- _Exercise instructions_
Using the records below, output the stretch that opens with the line containing "IR pin OUT: TX -> 9" and closes with the line containing "RFID pin SS: RX -> D1", exactly and including both lines, with nothing more.
[[ Provided records, beginning ]]
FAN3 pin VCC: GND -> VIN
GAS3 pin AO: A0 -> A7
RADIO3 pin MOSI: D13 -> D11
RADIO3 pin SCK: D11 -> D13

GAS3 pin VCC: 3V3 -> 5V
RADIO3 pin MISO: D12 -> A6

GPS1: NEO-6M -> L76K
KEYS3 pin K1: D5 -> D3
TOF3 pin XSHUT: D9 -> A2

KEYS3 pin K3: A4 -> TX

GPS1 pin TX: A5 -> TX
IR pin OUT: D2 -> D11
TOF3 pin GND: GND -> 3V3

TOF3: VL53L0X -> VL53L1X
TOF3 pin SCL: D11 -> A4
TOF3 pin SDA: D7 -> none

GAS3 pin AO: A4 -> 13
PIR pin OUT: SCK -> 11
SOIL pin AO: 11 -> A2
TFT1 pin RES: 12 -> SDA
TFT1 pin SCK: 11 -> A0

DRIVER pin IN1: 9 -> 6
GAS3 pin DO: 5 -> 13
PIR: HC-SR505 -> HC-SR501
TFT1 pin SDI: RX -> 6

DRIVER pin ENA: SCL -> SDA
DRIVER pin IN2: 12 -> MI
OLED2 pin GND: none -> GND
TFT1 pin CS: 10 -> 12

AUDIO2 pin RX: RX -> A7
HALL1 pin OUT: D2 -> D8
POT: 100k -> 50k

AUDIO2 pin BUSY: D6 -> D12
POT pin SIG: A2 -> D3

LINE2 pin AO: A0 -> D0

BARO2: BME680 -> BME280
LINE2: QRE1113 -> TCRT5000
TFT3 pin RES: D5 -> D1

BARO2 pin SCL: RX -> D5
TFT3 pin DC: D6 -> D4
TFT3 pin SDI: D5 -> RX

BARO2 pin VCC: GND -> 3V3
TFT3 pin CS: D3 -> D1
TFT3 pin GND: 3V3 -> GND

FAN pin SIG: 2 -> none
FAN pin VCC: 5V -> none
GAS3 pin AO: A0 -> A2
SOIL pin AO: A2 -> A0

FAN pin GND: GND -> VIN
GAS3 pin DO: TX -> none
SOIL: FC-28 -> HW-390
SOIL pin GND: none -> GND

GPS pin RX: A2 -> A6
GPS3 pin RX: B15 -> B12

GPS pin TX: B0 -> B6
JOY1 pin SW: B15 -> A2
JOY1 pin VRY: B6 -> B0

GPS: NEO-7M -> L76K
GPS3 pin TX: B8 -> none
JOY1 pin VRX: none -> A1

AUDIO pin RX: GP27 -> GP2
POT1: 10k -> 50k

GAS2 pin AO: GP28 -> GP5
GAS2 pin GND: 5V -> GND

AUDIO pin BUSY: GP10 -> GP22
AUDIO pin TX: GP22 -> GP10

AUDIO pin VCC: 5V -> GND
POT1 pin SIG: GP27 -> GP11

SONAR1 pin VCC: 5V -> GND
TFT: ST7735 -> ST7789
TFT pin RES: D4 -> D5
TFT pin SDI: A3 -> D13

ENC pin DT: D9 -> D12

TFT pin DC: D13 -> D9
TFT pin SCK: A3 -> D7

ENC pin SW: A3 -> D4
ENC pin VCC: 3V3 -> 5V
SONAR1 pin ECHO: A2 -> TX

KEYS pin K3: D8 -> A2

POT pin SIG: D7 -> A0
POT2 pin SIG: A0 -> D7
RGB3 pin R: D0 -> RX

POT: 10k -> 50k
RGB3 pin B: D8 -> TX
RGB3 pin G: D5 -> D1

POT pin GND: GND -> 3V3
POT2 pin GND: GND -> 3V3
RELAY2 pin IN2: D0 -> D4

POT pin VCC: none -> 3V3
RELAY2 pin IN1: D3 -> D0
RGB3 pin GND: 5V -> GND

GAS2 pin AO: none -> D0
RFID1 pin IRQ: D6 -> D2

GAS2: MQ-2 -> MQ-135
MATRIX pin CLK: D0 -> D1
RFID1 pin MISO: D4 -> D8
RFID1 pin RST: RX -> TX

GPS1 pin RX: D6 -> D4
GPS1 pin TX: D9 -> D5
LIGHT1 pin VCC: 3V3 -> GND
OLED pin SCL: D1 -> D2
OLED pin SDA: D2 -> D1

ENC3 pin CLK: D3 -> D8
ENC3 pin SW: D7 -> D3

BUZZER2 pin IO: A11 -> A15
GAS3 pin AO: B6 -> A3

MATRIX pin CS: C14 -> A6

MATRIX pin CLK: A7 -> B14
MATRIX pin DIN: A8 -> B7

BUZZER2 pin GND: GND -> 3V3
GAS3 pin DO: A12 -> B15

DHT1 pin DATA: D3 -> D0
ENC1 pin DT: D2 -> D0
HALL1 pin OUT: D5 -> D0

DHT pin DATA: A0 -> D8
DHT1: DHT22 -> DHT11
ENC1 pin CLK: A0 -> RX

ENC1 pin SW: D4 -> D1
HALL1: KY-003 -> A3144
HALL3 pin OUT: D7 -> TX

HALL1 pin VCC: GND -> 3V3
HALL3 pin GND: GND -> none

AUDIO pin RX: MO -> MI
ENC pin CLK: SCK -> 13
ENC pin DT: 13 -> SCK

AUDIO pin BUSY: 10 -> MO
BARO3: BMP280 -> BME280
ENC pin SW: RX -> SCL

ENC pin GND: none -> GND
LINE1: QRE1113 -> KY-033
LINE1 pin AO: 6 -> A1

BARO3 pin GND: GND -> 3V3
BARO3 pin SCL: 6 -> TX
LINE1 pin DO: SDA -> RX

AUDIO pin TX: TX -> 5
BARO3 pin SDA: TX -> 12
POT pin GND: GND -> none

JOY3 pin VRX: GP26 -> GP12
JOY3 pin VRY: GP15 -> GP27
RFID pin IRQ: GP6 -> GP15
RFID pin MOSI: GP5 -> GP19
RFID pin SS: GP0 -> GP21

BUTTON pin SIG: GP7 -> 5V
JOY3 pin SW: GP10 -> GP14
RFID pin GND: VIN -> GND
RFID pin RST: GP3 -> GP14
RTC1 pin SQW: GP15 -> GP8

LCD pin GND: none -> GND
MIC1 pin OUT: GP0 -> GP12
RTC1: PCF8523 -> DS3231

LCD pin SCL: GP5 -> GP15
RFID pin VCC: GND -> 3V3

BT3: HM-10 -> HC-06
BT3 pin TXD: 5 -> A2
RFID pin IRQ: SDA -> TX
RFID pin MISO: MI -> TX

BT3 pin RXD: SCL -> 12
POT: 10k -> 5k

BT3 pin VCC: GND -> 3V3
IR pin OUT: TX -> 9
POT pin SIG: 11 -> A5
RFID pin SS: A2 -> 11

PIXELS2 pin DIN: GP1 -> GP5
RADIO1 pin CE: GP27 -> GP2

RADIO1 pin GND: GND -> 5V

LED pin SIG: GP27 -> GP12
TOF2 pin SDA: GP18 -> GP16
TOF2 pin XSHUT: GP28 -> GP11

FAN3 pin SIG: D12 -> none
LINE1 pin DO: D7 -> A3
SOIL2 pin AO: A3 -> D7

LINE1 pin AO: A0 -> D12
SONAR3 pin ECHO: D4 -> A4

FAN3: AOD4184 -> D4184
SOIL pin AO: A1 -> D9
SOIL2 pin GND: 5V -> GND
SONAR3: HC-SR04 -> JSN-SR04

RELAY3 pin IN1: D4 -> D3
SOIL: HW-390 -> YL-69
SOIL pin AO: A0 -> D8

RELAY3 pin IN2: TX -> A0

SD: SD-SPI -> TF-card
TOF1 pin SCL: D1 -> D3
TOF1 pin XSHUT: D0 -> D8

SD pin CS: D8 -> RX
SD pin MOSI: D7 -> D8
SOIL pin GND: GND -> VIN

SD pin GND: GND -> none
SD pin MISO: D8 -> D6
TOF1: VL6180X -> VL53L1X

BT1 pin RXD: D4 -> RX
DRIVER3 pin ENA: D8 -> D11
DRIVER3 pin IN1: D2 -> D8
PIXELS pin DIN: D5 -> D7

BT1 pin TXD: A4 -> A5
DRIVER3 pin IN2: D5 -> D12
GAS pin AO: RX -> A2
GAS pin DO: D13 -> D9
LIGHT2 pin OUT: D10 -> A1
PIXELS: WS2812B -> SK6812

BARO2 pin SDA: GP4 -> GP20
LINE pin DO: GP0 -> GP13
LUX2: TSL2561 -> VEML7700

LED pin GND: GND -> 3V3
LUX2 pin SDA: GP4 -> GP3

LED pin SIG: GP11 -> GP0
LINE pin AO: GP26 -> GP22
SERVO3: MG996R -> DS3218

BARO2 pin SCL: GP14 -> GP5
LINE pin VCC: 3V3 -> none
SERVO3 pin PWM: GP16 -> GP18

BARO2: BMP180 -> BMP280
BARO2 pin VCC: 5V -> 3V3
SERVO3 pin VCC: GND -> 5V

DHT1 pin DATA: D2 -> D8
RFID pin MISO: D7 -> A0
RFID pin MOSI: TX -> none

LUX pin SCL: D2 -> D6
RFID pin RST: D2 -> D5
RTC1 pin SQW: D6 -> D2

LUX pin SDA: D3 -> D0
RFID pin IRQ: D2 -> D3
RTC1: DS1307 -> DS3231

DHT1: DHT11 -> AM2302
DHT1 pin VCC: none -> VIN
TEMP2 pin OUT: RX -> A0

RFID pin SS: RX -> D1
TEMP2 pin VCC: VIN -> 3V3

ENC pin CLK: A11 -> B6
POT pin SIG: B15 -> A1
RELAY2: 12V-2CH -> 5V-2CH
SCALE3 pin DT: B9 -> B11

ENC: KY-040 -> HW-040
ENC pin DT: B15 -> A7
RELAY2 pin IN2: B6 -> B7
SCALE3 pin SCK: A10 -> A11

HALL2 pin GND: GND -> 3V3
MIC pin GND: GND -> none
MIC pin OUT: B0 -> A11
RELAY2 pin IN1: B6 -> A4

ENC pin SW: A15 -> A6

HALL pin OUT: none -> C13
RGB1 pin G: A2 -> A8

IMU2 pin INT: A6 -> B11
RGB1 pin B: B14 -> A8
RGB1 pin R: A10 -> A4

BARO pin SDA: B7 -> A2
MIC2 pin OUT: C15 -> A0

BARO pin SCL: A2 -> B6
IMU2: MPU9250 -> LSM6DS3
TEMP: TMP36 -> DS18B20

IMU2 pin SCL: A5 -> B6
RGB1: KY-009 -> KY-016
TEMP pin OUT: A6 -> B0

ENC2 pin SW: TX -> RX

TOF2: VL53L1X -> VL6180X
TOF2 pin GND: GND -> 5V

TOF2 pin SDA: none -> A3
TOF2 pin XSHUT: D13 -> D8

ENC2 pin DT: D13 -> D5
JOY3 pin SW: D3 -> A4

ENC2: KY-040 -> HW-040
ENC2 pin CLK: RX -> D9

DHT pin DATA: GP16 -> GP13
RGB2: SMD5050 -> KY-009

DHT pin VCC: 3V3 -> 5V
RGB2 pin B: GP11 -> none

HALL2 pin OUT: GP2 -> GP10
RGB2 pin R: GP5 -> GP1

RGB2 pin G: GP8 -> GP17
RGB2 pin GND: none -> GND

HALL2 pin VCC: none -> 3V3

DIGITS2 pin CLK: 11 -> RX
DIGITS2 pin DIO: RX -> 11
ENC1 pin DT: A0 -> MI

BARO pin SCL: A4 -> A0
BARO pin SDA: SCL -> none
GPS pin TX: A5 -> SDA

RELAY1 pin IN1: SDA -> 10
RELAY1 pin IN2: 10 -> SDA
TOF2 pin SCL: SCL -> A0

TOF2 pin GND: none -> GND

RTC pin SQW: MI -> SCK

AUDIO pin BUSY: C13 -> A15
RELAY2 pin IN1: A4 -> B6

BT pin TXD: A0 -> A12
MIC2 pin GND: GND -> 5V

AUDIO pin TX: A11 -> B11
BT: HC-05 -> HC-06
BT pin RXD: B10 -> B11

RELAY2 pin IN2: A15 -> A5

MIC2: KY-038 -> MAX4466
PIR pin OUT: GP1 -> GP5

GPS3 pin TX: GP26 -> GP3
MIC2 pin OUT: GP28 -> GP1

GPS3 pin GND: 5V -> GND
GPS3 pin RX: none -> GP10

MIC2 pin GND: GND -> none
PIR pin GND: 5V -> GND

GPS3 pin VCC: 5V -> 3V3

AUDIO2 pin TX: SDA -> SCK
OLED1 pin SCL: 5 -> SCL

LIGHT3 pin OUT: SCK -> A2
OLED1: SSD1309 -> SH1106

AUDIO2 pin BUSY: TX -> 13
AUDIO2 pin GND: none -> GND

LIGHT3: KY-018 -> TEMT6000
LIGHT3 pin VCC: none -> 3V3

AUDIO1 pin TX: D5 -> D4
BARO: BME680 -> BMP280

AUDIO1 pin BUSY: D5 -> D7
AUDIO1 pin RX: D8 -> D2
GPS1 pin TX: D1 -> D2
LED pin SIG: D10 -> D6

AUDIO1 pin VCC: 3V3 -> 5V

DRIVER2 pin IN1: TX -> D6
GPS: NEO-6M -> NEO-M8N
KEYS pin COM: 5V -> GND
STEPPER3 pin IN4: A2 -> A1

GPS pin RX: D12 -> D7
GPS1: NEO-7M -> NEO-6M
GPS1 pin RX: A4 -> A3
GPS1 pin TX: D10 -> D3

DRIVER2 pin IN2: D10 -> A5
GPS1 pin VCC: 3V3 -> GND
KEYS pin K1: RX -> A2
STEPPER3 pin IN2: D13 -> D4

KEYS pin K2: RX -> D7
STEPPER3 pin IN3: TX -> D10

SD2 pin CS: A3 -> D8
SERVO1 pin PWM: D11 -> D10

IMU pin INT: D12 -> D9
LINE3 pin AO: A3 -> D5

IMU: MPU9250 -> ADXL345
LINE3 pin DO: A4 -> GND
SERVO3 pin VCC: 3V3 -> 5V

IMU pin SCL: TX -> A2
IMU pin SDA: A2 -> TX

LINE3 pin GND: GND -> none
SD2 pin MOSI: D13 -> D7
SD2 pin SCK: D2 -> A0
[[ Provided records, end ]]
- _Response_
IR pin OUT: TX -> 9
POT pin SIG: 11 -> A5
RFID pin SS: A2 -> 11

PIXELS2 pin DIN: GP1 -> GP5
RADIO1 pin CE: GP27 -> GP2

RADIO1 pin GND: GND -> 5V

LED pin SIG: GP27 -> GP12
TOF2 pin SDA: GP18 -> GP16
TOF2 pin XSHUT: GP28 -> GP11

FAN3 pin SIG: D12 -> none
LINE1 pin DO: D7 -> A3
SOIL2 pin AO: A3 -> D7

LINE1 pin AO: A0 -> D12
SONAR3 pin ECHO: D4 -> A4

FAN3: AOD4184 -> D4184
SOIL pin AO: A1 -> D9
SOIL2 pin GND: 5V -> GND
SONAR3: HC-SR04 -> JSN-SR04

RELAY3 pin IN1: D4 -> D3
SOIL: HW-390 -> YL-69
SOIL pin AO: A0 -> D8

RELAY3 pin IN2: TX -> A0

SD: SD-SPI -> TF-card
TOF1 pin SCL: D1 -> D3
TOF1 pin XSHUT: D0 -> D8

SD pin CS: D8 -> RX
SD pin MOSI: D7 -> D8
SOIL pin GND: GND -> VIN

SD pin GND: GND -> none
SD pin MISO: D8 -> D6
TOF1: VL6180X -> VL53L1X

BT1 pin RXD: D4 -> RX
DRIVER3 pin ENA: D8 -> D11
DRIVER3 pin IN1: D2 -> D8
PIXELS pin DIN: D5 -> D7

BT1 pin TXD: A4 -> A5
DRIVER3 pin IN2: D5 -> D12
GAS pin AO: RX -> A2
GAS pin DO: D13 -> D9
LIGHT2 pin OUT: D10 -> A1
PIXELS: WS2812B -> SK6812

BARO2 pin SDA: GP4 -> GP20
LINE pin DO: GP0 -> GP13
LUX2: TSL2561 -> VEML7700

LED pin GND: GND -> 3V3
LUX2 pin SDA: GP4 -> GP3

LED pin SIG: GP11 -> GP0
LINE pin AO: GP26 -> GP22
SERVO3: MG996R -> DS3218

BARO2 pin SCL: GP14 -> GP5
LINE pin VCC: 3V3 -> none
SERVO3 pin PWM: GP16 -> GP18

BARO2: BMP180 -> BMP280
BARO2 pin VCC: 5V -> 3V3
SERVO3 pin VCC: GND -> 5V

DHT1 pin DATA: D2 -> D8
RFID pin MISO: D7 -> A0
RFID pin MOSI: TX -> none

LUX pin SCL: D2 -> D6
RFID pin RST: D2 -> D5
RTC1 pin SQW: D6 -> D2

LUX pin SDA: D3 -> D0
RFID pin IRQ: D2 -> D3
RTC1: DS1307 -> DS3231

DHT1: DHT11 -> AM2302
DHT1 pin VCC: none -> VIN
TEMP2 pin OUT: RX -> A0

RFID pin SS: RX -> D1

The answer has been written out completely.